DATA FOR THIS EXERCISE: Begin

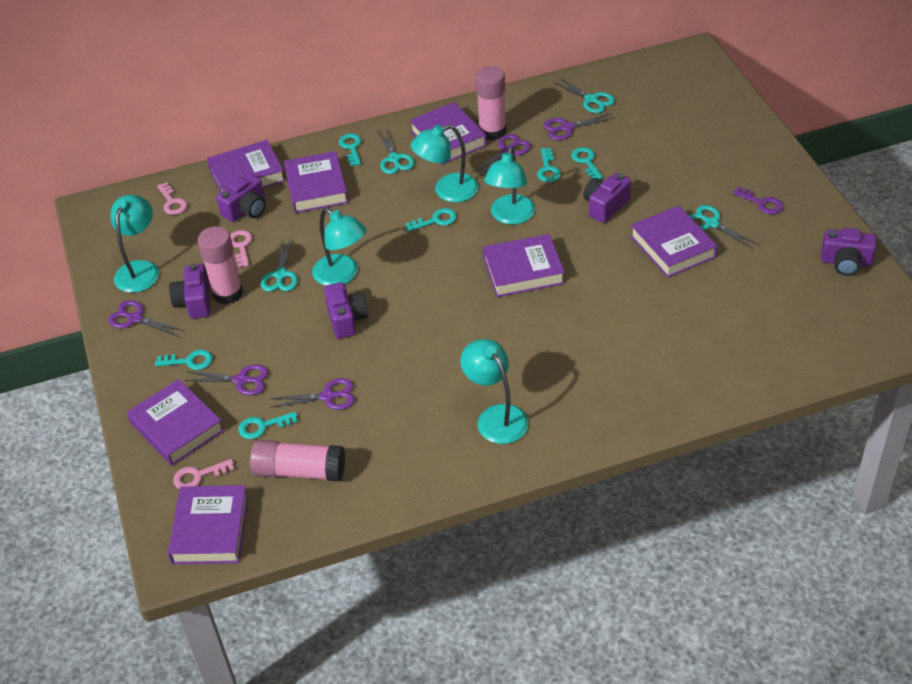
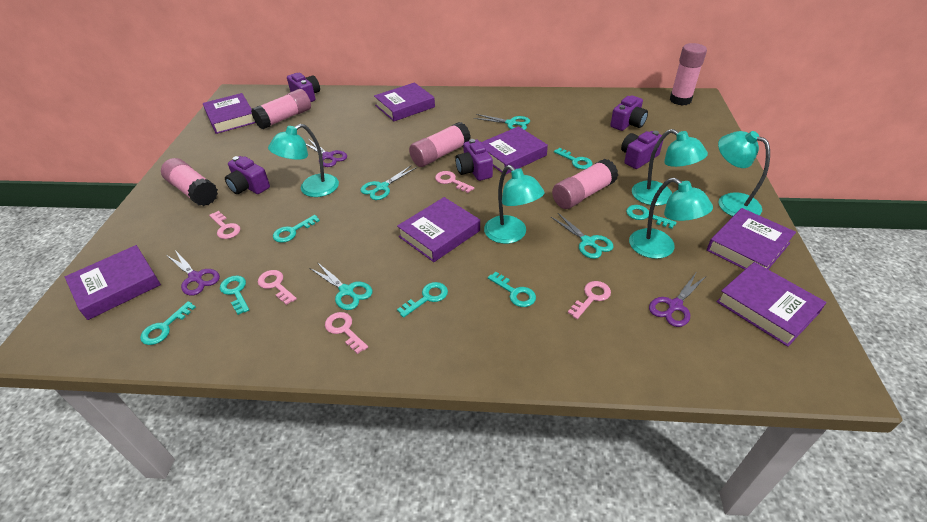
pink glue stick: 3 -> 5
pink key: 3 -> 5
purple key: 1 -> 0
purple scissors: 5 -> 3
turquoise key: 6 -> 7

DATA FOR THIS EXERCISE: End
DATA FOR THIS EXERCISE: Begin

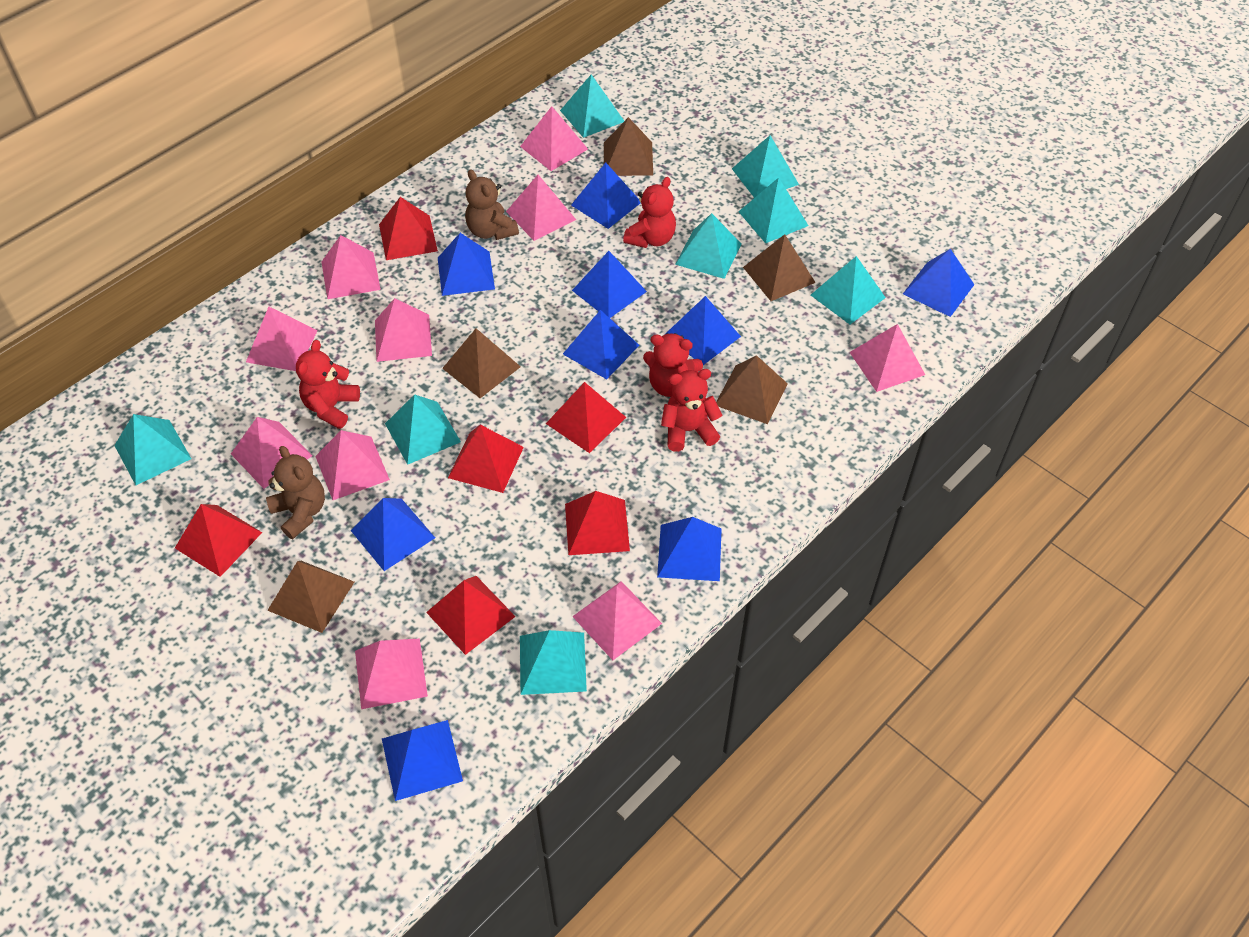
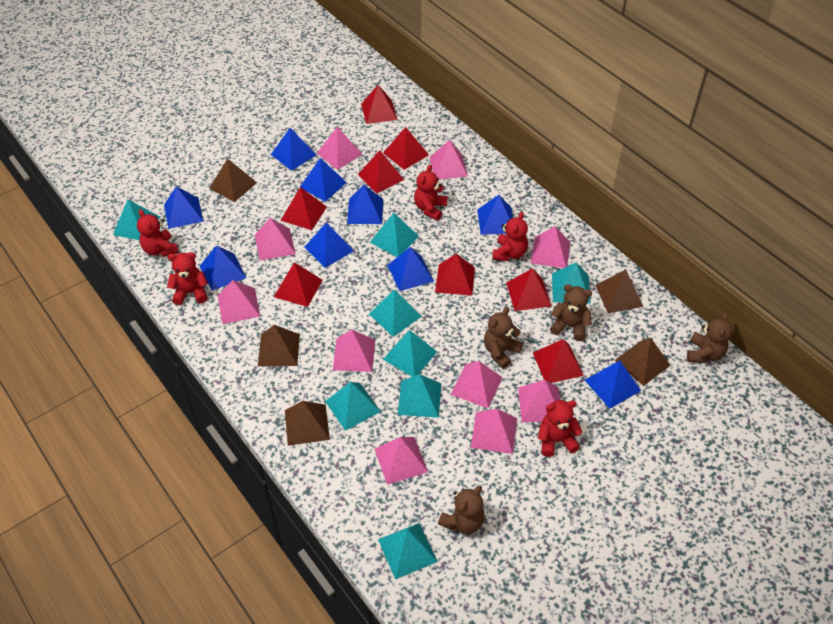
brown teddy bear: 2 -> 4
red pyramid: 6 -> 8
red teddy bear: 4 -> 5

DATA FOR THIS EXERCISE: End
DATA FOR THIS EXERCISE: Begin

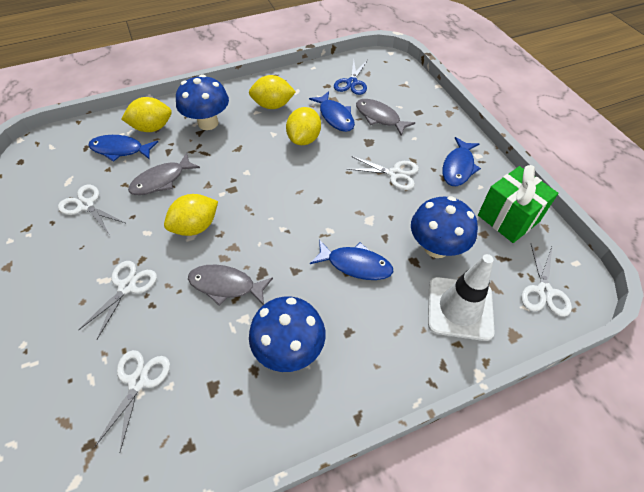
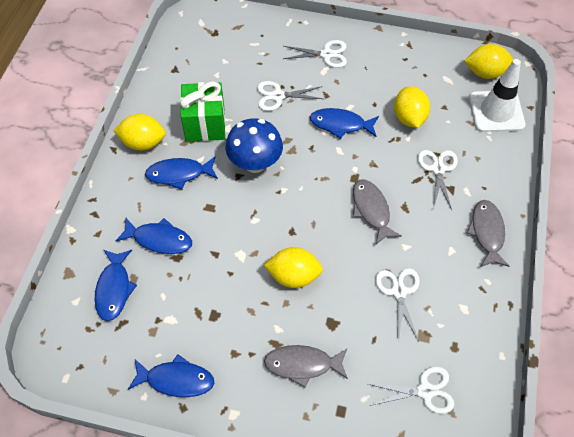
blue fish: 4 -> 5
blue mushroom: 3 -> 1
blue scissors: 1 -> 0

DATA FOR THIS EXERCISE: End

WORK TASK: As listed above, the lines from the line with "pink glue stick: 3 -> 5" to the line with "turquoise key: 6 -> 7" are to be echoed exactly, with both ends included and nothing added.

ANSWER BELOW:
pink glue stick: 3 -> 5
pink key: 3 -> 5
purple key: 1 -> 0
purple scissors: 5 -> 3
turquoise key: 6 -> 7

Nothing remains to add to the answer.